Records from a dataset
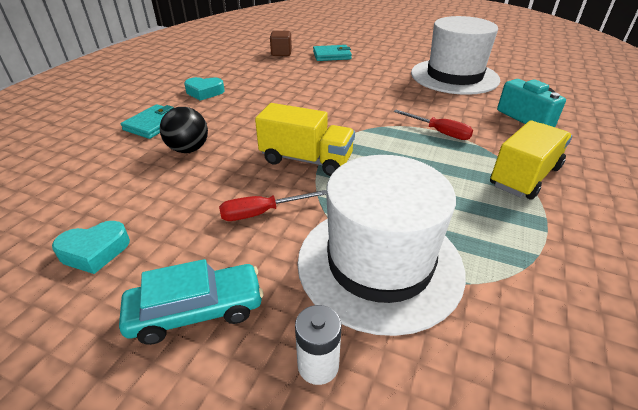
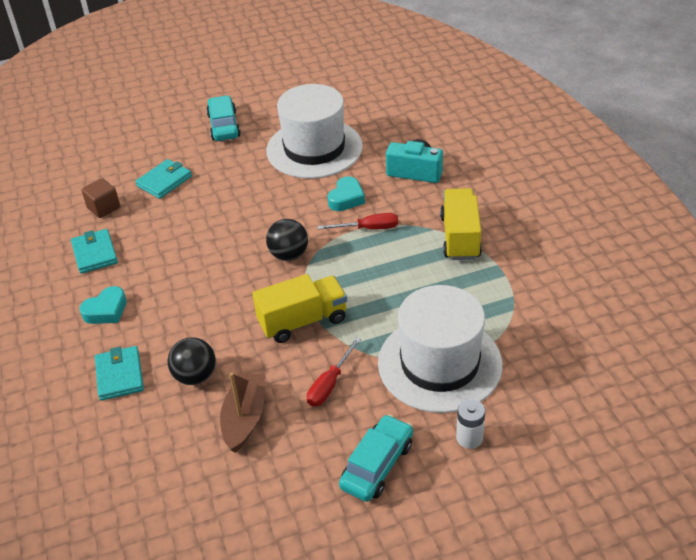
camera: 40 degrees left, 5 degrees up
(95, 251) = (261, 489): turquoise heart -> turquoise heart (346, 198)
(171, 193) = (245, 418): none -> brown boat
(244, 67) = (95, 253): none -> turquoise wallet
(355, 119) = (289, 255): none -> black ball
(405, 47) = (224, 126): none -> turquoise car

Task details
Please copy exactly, and only, the lines from the line containing "(95, 251) = (261, 489): turquoise" through the last line of the records, with both ends included.

Completed task
(95, 251) = (261, 489): turquoise heart -> turquoise heart (346, 198)
(171, 193) = (245, 418): none -> brown boat
(244, 67) = (95, 253): none -> turquoise wallet
(355, 119) = (289, 255): none -> black ball
(405, 47) = (224, 126): none -> turquoise car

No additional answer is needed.